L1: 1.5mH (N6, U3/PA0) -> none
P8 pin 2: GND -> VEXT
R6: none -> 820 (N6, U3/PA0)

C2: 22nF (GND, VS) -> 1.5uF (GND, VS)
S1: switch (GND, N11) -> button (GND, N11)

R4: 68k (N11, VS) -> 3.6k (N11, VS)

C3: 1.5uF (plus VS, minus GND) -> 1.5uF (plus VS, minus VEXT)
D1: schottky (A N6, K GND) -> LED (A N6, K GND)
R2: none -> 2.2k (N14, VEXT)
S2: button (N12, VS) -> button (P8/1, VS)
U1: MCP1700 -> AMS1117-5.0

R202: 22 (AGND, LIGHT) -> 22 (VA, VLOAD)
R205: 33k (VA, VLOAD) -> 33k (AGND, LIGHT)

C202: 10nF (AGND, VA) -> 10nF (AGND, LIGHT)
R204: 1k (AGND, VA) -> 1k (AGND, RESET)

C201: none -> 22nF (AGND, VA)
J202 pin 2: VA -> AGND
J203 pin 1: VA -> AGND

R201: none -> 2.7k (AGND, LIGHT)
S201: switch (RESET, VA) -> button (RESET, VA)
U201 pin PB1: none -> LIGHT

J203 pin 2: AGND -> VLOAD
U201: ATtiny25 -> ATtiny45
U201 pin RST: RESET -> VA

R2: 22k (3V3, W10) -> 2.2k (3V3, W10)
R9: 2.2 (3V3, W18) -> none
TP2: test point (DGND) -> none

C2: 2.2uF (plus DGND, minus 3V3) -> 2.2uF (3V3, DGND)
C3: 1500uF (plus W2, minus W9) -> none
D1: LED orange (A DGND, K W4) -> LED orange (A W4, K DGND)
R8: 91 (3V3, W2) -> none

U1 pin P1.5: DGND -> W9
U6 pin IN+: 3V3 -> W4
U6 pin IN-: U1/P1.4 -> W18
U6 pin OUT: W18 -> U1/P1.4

## Required work
Reproduce only the lines running from the one that contains "R8: 91 (3V3, W2) -> none" to the last line of the records.

## Completed task
R8: 91 (3V3, W2) -> none

U1 pin P1.5: DGND -> W9
U6 pin IN+: 3V3 -> W4
U6 pin IN-: U1/P1.4 -> W18
U6 pin OUT: W18 -> U1/P1.4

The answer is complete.